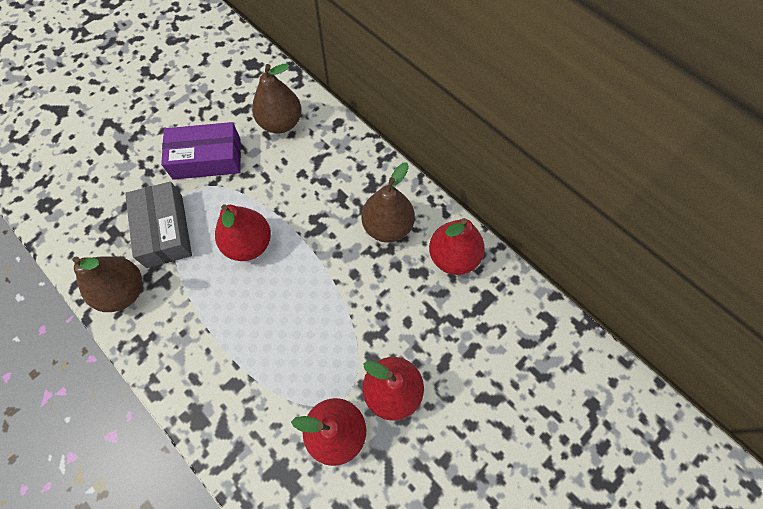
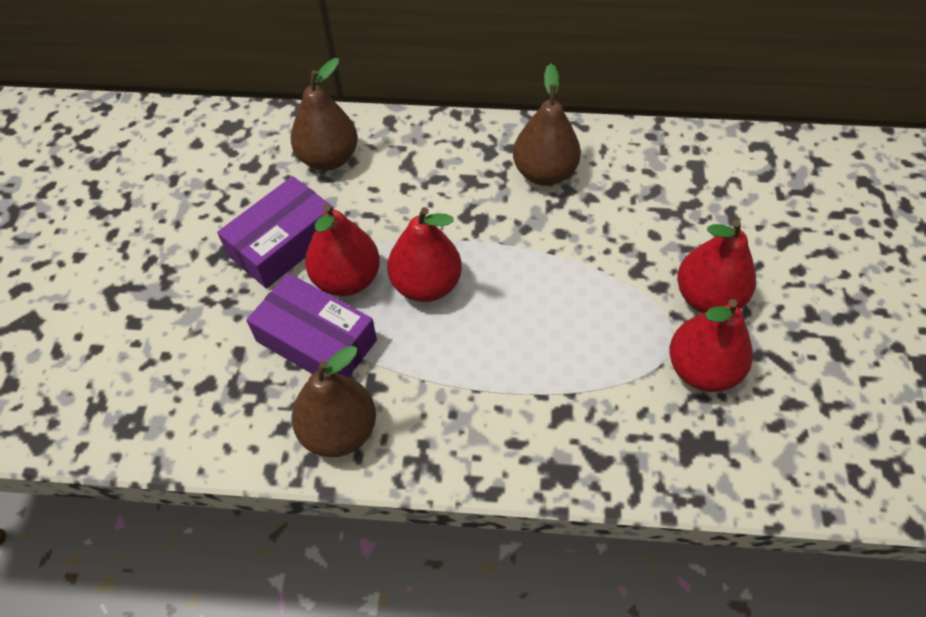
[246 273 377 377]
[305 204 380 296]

---

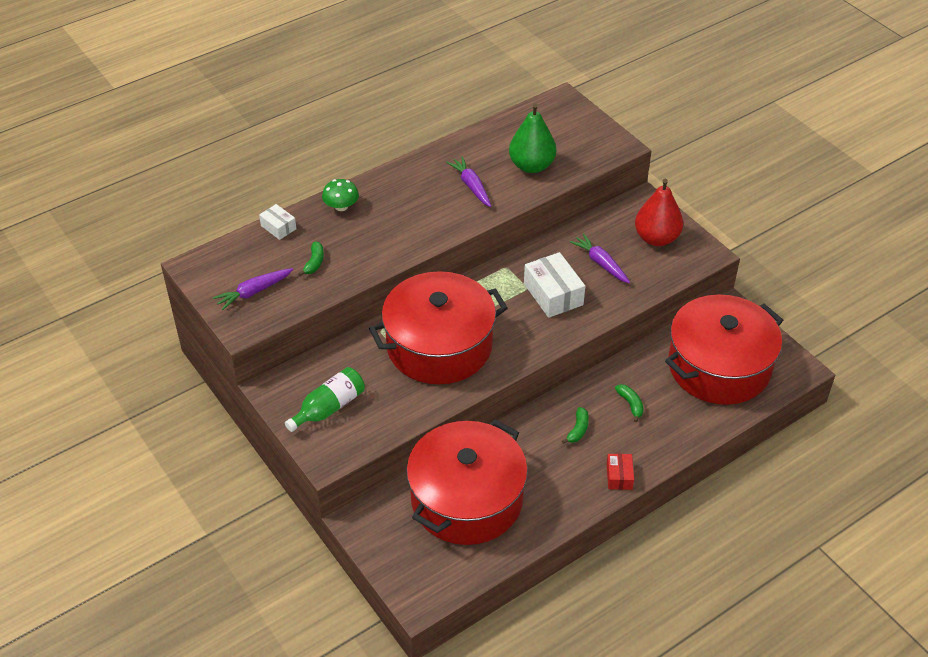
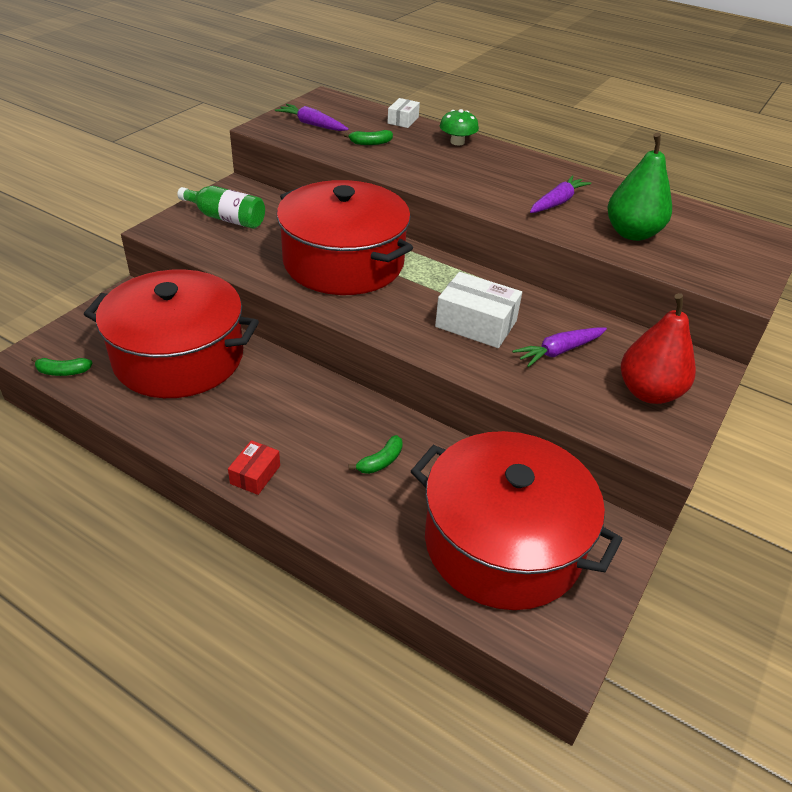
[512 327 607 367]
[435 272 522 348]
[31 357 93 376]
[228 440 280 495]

[Task details]: Give back, unchanged, the run of lines in the listing above that begins at the line containing "[512 327 607 367]" and ends at the line containing "[228 440 280 495]", both included.

[Solution to the problem]:
[512 327 607 367]
[435 272 522 348]
[31 357 93 376]
[228 440 280 495]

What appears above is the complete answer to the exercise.